--- DATA SHOWN ---

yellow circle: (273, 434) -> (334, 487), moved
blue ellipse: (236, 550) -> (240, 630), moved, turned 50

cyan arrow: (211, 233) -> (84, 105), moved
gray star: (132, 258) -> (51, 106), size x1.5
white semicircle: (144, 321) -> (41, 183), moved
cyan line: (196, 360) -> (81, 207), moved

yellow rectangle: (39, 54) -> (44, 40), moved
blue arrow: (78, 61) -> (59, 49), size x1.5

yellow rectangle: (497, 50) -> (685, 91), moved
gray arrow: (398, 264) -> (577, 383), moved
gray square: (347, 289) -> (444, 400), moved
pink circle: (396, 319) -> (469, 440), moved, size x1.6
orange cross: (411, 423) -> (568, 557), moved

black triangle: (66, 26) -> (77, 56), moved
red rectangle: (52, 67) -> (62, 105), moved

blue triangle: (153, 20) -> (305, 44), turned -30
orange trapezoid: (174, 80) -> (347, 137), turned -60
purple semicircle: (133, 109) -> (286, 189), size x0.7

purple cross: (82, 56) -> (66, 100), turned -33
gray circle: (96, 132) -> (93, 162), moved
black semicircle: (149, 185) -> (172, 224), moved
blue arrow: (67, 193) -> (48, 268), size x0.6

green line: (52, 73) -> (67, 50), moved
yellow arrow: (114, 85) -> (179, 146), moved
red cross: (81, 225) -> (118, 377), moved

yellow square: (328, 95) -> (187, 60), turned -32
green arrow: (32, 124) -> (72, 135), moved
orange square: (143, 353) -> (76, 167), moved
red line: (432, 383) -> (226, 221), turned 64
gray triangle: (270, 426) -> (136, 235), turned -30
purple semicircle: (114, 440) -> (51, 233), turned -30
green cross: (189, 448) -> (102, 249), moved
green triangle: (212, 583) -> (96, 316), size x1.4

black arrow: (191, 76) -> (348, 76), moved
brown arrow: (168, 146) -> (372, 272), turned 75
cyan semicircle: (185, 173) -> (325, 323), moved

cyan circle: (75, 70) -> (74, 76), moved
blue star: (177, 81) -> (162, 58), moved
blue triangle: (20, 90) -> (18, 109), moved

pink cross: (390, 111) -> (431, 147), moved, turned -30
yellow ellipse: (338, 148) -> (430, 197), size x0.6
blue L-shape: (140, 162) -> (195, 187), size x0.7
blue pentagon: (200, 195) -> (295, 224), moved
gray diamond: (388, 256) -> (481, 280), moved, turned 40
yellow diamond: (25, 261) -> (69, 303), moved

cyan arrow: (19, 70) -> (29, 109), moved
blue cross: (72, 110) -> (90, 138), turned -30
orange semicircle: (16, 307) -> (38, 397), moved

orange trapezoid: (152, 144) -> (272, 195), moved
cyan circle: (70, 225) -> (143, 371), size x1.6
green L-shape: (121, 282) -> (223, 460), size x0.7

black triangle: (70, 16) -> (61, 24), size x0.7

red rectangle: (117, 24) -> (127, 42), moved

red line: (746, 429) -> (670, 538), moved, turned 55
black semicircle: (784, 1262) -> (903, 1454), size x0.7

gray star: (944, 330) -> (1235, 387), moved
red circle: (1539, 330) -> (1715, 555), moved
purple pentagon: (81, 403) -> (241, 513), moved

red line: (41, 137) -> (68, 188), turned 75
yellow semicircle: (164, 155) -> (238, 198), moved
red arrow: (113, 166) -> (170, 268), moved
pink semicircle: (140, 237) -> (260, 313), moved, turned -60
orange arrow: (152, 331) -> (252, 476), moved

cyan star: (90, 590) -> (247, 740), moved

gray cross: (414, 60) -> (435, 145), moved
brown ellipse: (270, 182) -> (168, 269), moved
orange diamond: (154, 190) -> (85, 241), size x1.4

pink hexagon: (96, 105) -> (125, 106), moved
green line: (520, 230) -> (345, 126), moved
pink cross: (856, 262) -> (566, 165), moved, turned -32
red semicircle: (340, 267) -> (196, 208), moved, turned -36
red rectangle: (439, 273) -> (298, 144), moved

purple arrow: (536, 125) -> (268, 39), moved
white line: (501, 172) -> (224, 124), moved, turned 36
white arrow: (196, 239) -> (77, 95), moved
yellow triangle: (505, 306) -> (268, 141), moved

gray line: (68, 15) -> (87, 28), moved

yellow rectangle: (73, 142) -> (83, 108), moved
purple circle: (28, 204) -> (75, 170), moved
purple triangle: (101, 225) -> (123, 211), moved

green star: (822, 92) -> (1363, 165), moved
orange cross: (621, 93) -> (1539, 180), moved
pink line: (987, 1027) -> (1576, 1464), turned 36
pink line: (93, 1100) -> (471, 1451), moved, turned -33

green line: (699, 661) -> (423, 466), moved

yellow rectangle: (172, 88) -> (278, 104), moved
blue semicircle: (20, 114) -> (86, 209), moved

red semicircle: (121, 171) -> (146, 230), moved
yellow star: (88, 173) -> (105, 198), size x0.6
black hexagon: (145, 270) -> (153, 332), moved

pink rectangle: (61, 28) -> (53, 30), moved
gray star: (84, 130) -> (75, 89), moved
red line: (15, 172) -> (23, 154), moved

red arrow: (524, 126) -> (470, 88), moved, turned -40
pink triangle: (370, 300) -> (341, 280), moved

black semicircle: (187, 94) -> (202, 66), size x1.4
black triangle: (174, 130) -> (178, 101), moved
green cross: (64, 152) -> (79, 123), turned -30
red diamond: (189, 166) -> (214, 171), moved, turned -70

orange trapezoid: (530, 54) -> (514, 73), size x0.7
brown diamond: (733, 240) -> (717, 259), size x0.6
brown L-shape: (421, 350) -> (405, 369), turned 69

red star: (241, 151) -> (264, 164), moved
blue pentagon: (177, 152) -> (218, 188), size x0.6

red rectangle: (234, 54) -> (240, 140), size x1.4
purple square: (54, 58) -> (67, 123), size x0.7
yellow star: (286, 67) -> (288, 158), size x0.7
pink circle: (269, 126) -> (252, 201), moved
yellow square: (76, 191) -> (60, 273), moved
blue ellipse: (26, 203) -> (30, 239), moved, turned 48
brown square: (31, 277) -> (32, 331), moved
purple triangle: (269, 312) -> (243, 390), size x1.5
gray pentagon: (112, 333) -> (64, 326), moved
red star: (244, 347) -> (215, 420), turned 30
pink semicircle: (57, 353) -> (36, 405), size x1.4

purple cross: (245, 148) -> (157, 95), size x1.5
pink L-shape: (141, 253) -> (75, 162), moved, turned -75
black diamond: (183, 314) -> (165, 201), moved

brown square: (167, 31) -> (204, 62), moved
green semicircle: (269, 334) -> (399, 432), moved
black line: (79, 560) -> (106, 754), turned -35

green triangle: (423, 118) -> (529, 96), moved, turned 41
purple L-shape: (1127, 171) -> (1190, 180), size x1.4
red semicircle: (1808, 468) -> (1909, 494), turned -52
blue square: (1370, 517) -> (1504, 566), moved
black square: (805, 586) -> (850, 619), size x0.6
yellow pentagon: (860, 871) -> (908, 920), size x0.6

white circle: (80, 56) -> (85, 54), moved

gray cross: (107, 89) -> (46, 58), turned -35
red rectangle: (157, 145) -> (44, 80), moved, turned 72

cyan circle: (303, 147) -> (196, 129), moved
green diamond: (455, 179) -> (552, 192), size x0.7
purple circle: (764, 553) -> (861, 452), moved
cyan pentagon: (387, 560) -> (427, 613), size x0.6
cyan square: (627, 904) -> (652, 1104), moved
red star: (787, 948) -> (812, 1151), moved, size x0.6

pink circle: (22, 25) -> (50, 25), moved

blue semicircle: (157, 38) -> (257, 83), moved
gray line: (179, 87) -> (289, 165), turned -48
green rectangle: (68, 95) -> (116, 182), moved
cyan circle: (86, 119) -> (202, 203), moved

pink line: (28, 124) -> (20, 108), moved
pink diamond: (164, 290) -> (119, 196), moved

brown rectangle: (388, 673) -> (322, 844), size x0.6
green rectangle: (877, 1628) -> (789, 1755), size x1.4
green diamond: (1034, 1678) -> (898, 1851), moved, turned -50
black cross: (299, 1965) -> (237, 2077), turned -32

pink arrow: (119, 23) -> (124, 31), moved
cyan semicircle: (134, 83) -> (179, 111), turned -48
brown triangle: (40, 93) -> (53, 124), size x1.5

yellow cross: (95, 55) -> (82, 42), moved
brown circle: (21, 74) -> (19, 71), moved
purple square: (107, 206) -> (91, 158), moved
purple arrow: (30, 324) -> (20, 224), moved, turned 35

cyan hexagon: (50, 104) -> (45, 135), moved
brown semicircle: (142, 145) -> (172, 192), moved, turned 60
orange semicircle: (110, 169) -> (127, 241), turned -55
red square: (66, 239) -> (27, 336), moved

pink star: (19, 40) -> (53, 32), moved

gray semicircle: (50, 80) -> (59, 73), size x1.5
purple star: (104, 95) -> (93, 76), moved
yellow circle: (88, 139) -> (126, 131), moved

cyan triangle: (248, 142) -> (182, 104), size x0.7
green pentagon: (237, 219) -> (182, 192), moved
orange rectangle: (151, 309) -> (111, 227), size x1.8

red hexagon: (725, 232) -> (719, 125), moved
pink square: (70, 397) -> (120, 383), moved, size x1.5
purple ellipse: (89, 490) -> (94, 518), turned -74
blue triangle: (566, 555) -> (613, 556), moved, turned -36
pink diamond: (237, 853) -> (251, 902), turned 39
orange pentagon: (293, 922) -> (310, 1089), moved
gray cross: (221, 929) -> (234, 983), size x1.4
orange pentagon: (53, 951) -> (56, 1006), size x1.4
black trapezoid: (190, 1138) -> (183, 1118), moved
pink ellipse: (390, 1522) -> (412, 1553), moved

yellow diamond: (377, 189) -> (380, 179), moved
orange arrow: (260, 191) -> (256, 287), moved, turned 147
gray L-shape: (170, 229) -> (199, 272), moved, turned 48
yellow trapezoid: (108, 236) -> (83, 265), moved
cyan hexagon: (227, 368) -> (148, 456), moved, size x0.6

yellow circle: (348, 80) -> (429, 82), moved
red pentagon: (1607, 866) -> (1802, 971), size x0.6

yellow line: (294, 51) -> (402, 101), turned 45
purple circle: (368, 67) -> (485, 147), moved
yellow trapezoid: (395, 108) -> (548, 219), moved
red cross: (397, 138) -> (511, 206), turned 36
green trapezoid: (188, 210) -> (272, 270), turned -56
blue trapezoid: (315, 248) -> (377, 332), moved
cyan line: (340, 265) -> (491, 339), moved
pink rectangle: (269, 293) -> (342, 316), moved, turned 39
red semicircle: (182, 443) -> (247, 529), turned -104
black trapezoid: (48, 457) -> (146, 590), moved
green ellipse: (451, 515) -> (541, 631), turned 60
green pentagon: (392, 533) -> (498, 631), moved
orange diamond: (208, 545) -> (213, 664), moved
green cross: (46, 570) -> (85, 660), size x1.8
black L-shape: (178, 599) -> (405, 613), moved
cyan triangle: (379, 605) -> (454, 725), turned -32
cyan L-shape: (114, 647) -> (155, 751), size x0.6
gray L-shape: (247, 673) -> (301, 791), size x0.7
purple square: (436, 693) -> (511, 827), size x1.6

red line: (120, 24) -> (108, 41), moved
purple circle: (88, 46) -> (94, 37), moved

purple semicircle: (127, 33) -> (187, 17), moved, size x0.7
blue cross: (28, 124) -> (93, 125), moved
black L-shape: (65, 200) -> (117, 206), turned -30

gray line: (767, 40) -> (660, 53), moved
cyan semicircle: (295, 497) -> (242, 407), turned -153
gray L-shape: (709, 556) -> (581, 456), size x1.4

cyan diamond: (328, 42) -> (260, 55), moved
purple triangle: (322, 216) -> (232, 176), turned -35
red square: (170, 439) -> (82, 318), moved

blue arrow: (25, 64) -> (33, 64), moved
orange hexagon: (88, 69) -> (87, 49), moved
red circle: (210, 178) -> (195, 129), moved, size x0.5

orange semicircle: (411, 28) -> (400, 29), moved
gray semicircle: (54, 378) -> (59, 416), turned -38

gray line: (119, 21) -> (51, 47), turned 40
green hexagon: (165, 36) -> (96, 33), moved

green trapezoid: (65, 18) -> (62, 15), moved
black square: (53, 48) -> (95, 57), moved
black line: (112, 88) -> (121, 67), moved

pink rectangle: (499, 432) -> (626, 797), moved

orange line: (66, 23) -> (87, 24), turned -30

---

YOUR INSTRUCTIONS>
Take the lines above from the one containing "purple semicircle: (133, 109)" to the one containing "green cross: (189, 448) -> (102, 249), moved" and retype them exactly, both ends included, with nothing added.

COMPLETED EXERCISE>
purple semicircle: (133, 109) -> (286, 189), size x0.7

purple cross: (82, 56) -> (66, 100), turned -33
gray circle: (96, 132) -> (93, 162), moved
black semicircle: (149, 185) -> (172, 224), moved
blue arrow: (67, 193) -> (48, 268), size x0.6

green line: (52, 73) -> (67, 50), moved
yellow arrow: (114, 85) -> (179, 146), moved
red cross: (81, 225) -> (118, 377), moved

yellow square: (328, 95) -> (187, 60), turned -32
green arrow: (32, 124) -> (72, 135), moved
orange square: (143, 353) -> (76, 167), moved
red line: (432, 383) -> (226, 221), turned 64
gray triangle: (270, 426) -> (136, 235), turned -30
purple semicircle: (114, 440) -> (51, 233), turned -30
green cross: (189, 448) -> (102, 249), moved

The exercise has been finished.